■ Problem to work on: State the number of lines in the records that contain "menu", with no other words.

= = = =

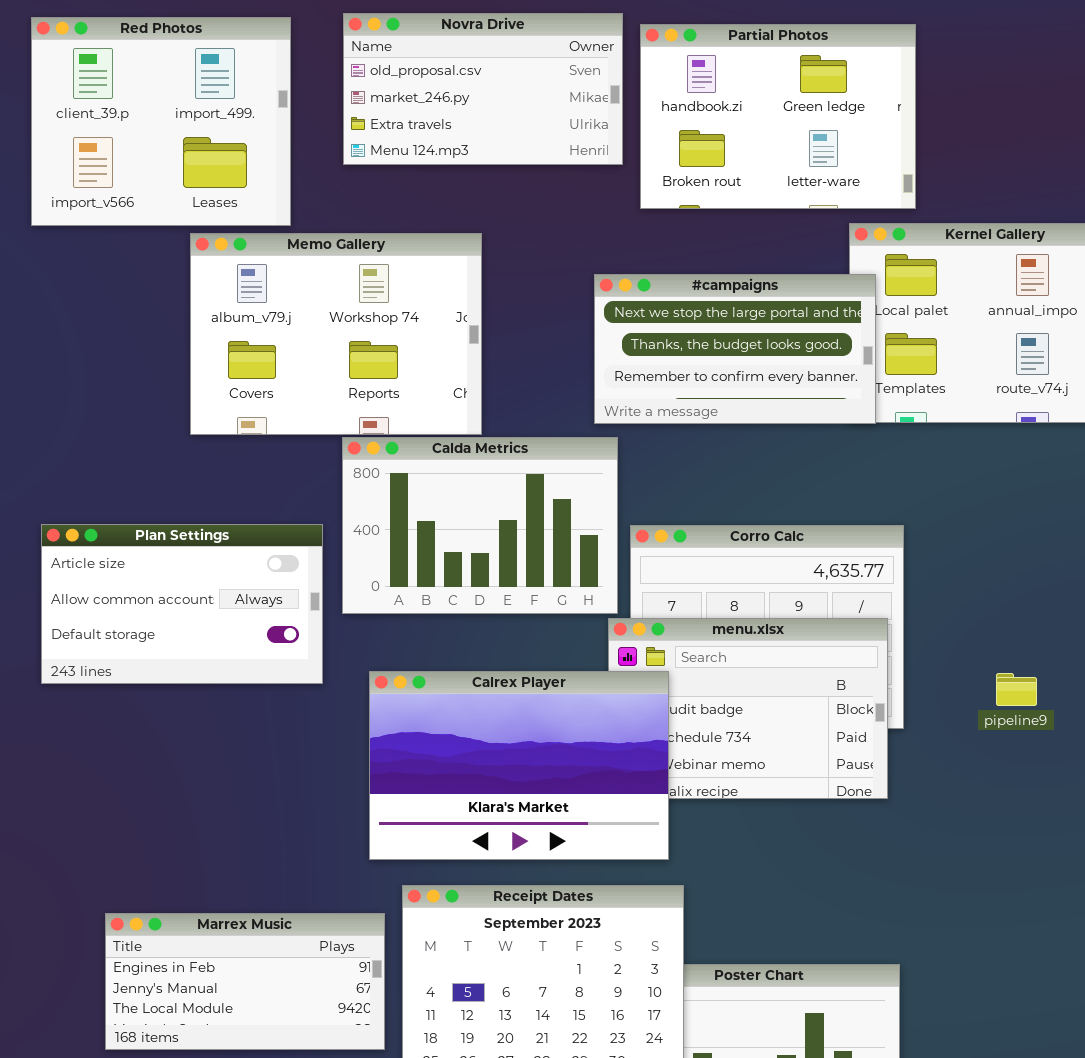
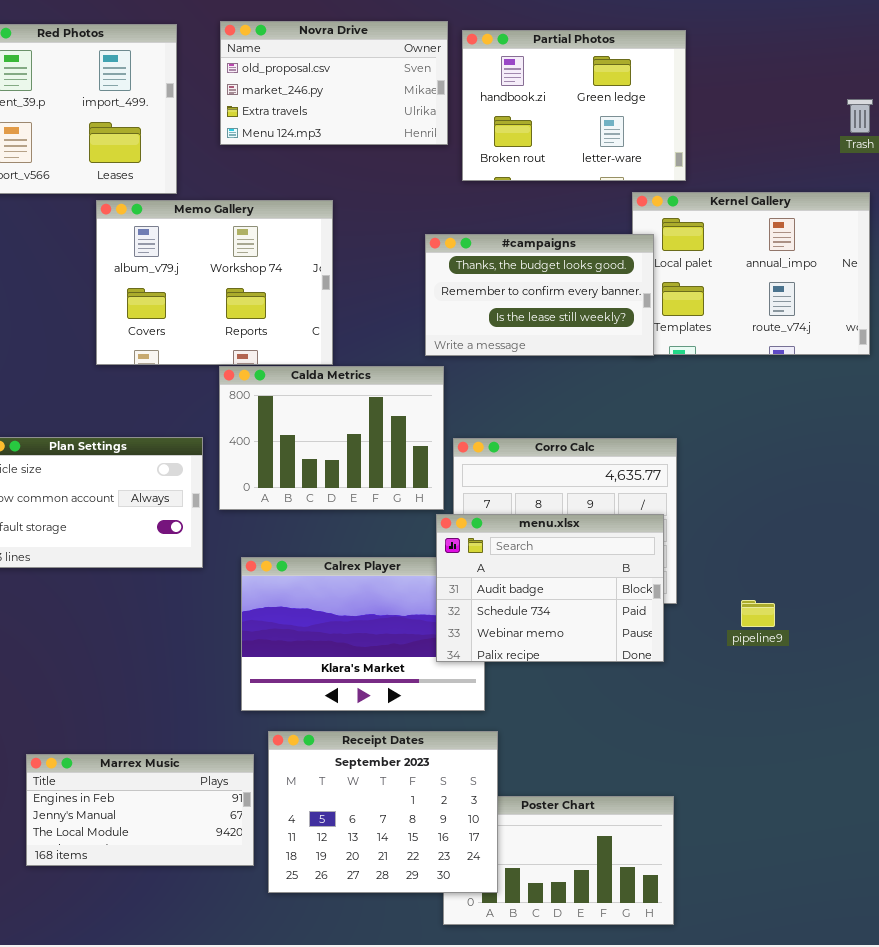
#campaigns: [594,274,876,424] -> [425,234,654,356], scrolled down 1 row
menu.xlsx: [608,618,888,799] -> [436,514,664,662], raised
pipeline9: [996,673,1037,706] -> [741,600,775,627], moved

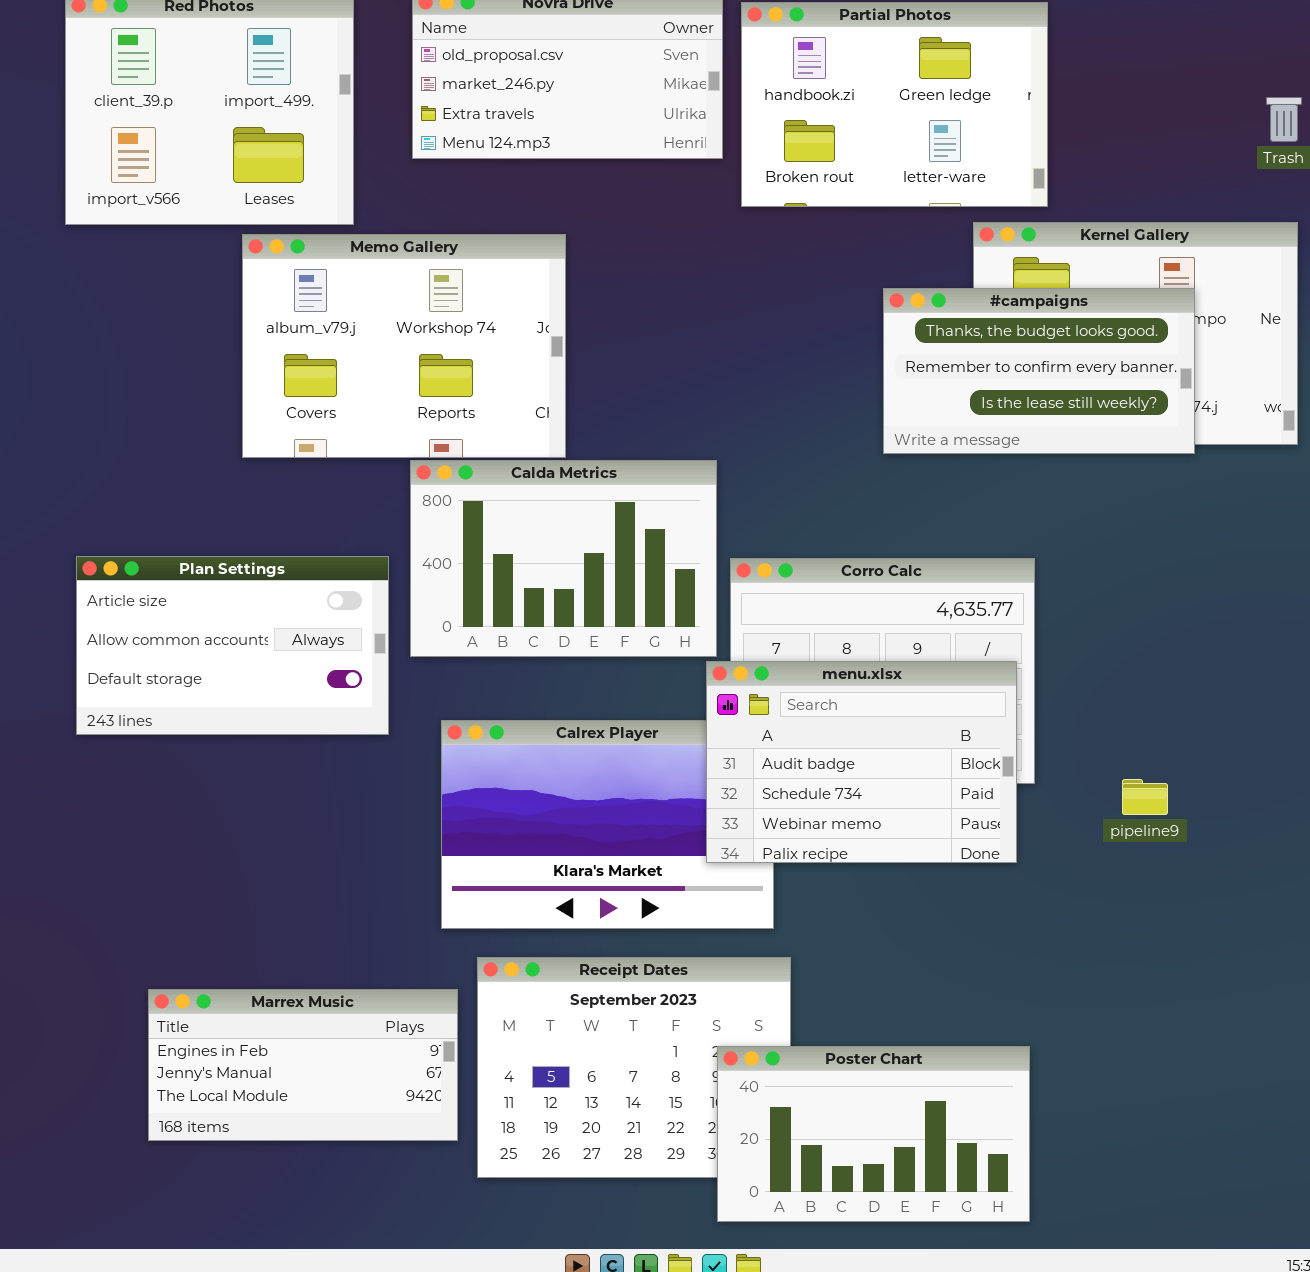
#campaigns: [425,234,654,356] -> [883,288,1195,454], moved
Poster Chart: [443,796,674,925] -> [717,1046,1030,1222], raised

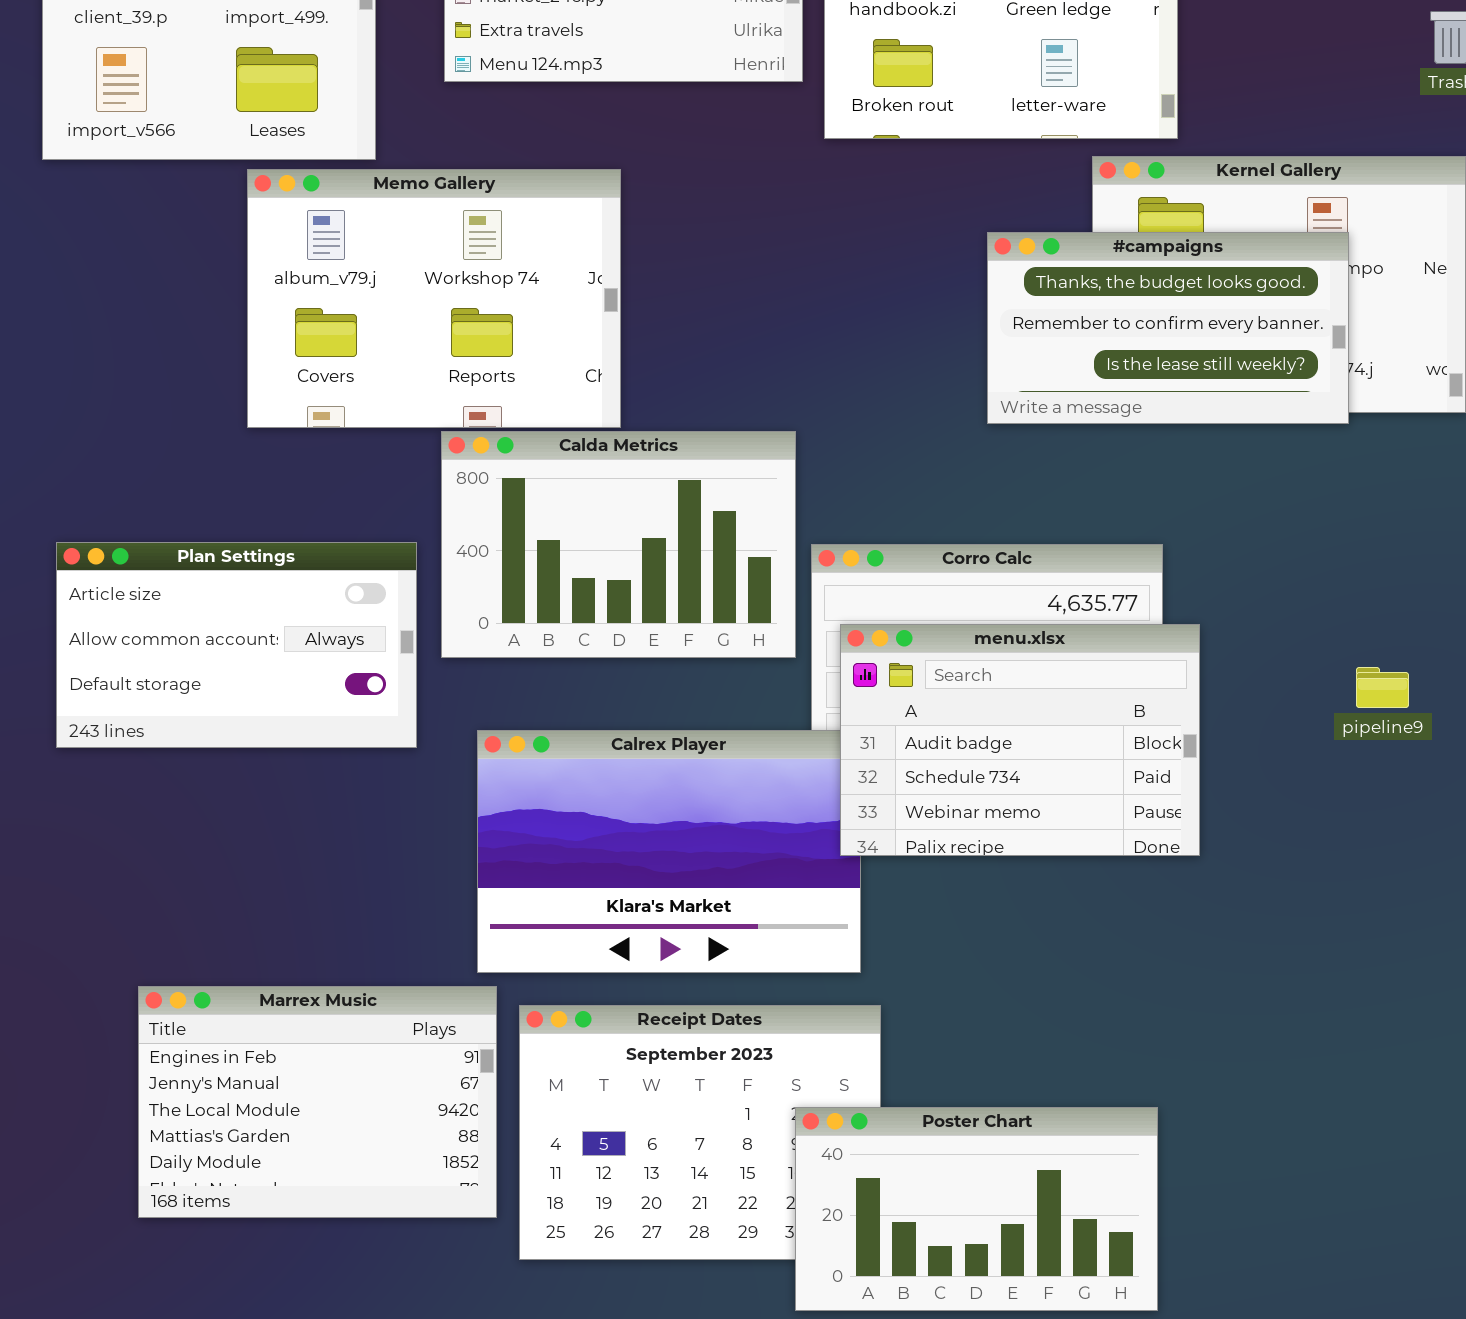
menu.xlsx: [706,661,1017,863] -> [840,624,1200,856], moved
pipeline9: [1122,779,1168,815] -> [1356,667,1409,708], moved
Marrex Music: [148,989,458,1141] -> [138,986,497,1218], resized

= = = =

■ Result: 2